> _What needs to be done_:
After finding the line with "red brick L12:M12", restate it and each remaining line of the material word for word, omitting every picture.

•••

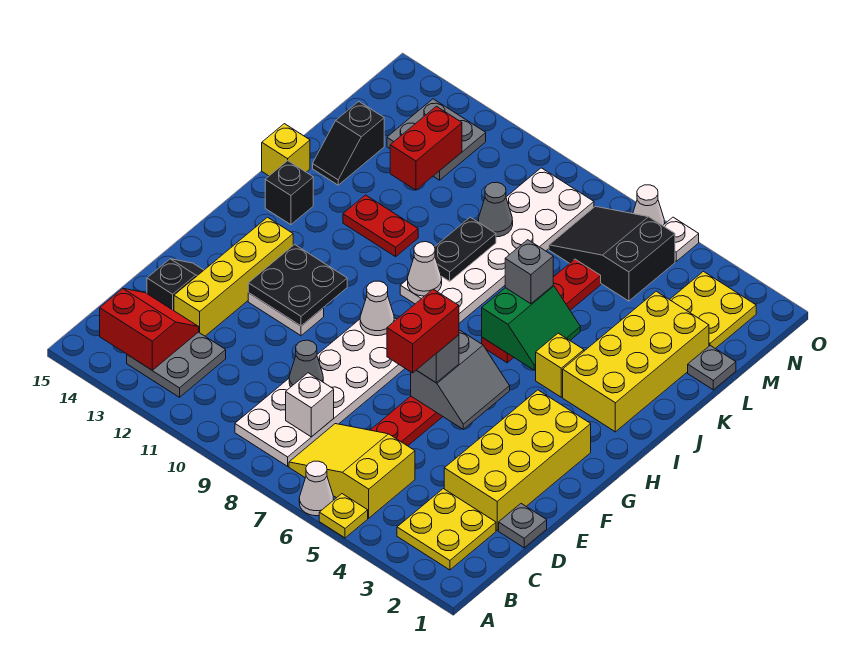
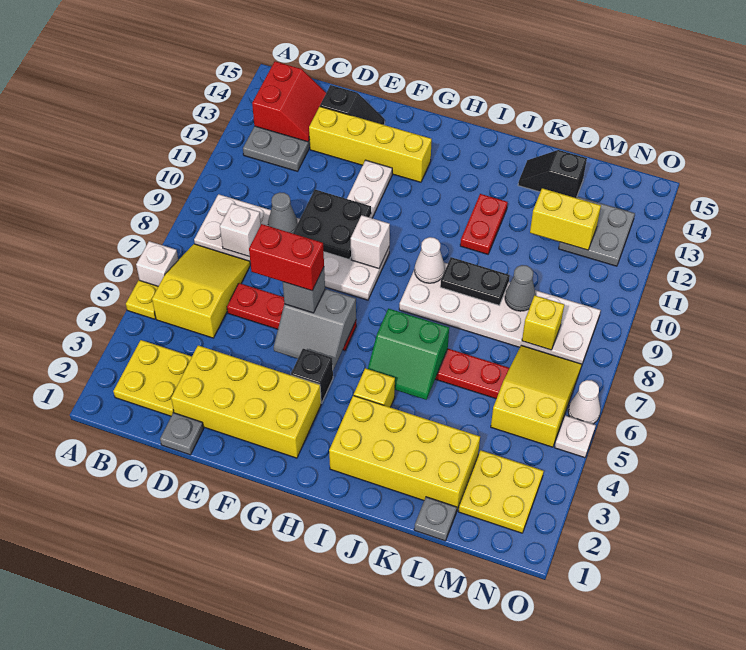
white cone A6 level 1 -> white brick A6 level 1
black plate F11:G12 level 2 -> black plate E9:F10 level 2
white cone G9 level 2 -> white brick G9 level 2
black brick I14 level 1 -> black brick G4 level 1
grey brick J6 level 3 -> none
yellow brick J15 level 1 -> yellow brick M8 level 2
red brick L12:M12 level 2 -> yellow brick L12:M12 level 2
black slope M5:N7 level 1 top 5 -> yellow slope M5:N7 level 1 top 5

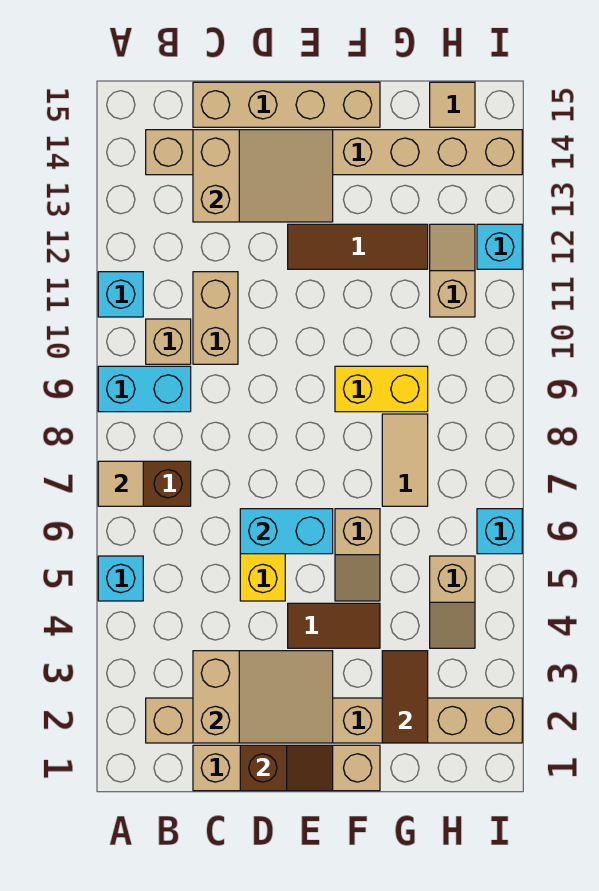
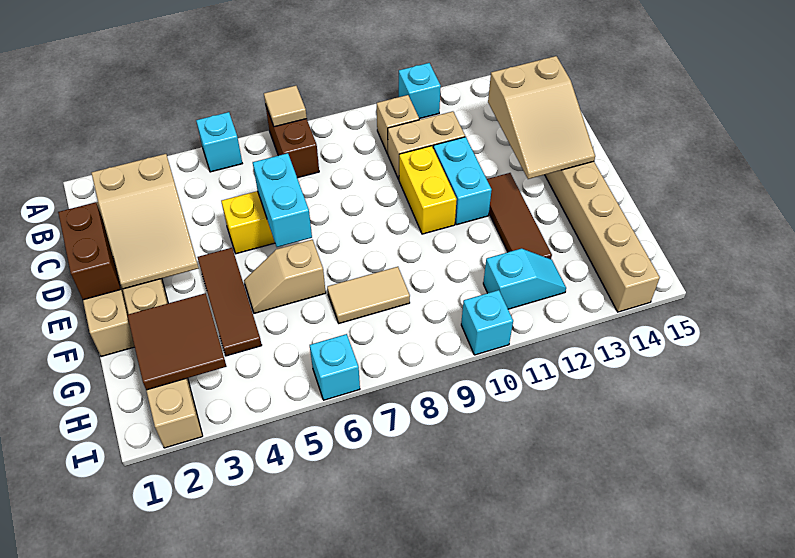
cyan brick A9:B9 level 1 -> cyan brick D11:E11 level 1
tan brick C15:F15 level 1 -> none
brown slope D1:E1 level 2 top D -> brown brick D1:E1 level 2
brown tile E4:F4 level 1 -> brown tile E4:G4 level 1
yellow brick F9:G9 level 1 -> yellow brick D10:E10 level 1
brown tile G2:G3 level 2 -> brown tile G2:H3 level 2
tan slope H4:H5 level 1 top 5 -> none
tan slope H11:H12 level 1 top 11 -> cyan slope H11:H12 level 1 top 11
tan tile H15 level 1 -> none
cyan brick I12 level 1 -> cyan brick I10 level 1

•••

> _Exercise solution_:
red brick L12:M12 level 2 -> yellow brick L12:M12 level 2
black slope M5:N7 level 1 top 5 -> yellow slope M5:N7 level 1 top 5

cyan brick A9:B9 level 1 -> cyan brick D11:E11 level 1
tan brick C15:F15 level 1 -> none
brown slope D1:E1 level 2 top D -> brown brick D1:E1 level 2
brown tile E4:F4 level 1 -> brown tile E4:G4 level 1
yellow brick F9:G9 level 1 -> yellow brick D10:E10 level 1
brown tile G2:G3 level 2 -> brown tile G2:H3 level 2
tan slope H4:H5 level 1 top 5 -> none
tan slope H11:H12 level 1 top 11 -> cyan slope H11:H12 level 1 top 11
tan tile H15 level 1 -> none
cyan brick I12 level 1 -> cyan brick I10 level 1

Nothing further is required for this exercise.